> **What to do**:
Scan the entries below. Return every line that includes "black".

Before-and-after scene images:

· · · · ·

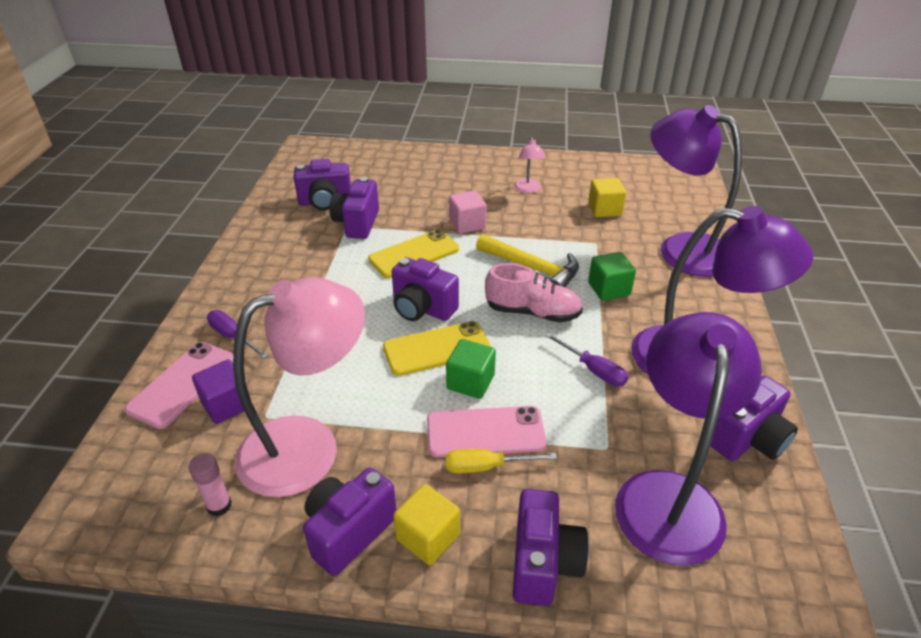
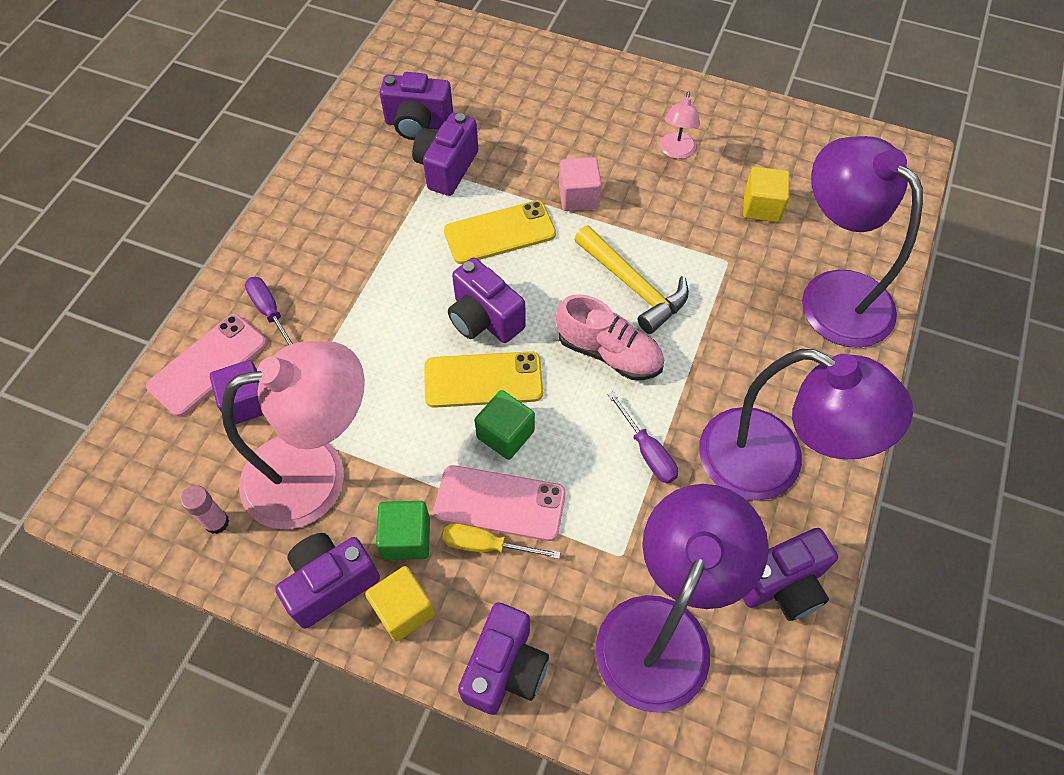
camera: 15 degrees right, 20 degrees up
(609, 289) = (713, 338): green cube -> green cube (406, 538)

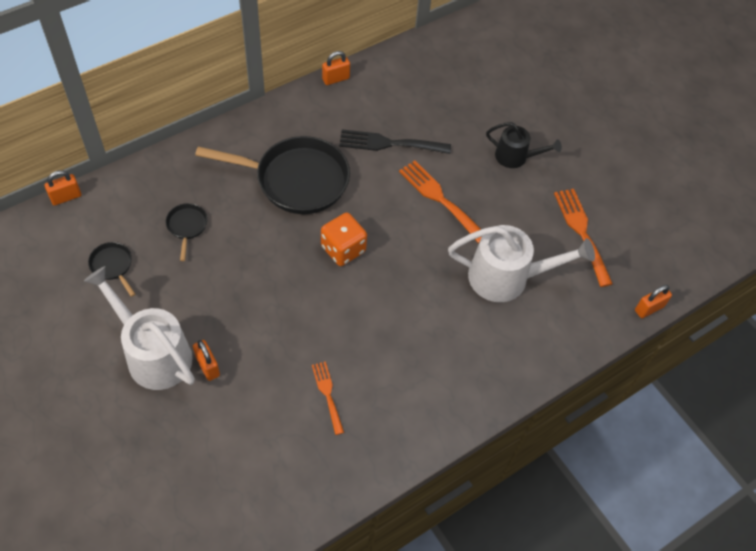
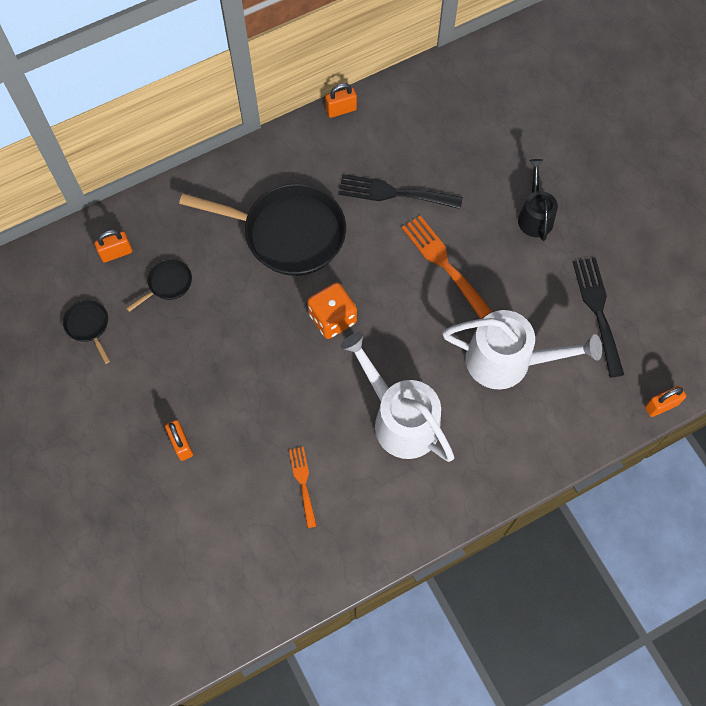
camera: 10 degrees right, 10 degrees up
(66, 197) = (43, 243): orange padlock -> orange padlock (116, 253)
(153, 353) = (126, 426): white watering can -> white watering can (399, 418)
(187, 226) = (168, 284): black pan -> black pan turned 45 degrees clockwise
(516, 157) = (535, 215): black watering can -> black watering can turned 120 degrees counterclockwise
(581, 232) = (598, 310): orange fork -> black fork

· · · · ·

> **Task output**:
(187, 226) = (168, 284): black pan -> black pan turned 45 degrees clockwise
(516, 157) = (535, 215): black watering can -> black watering can turned 120 degrees counterclockwise
(581, 232) = (598, 310): orange fork -> black fork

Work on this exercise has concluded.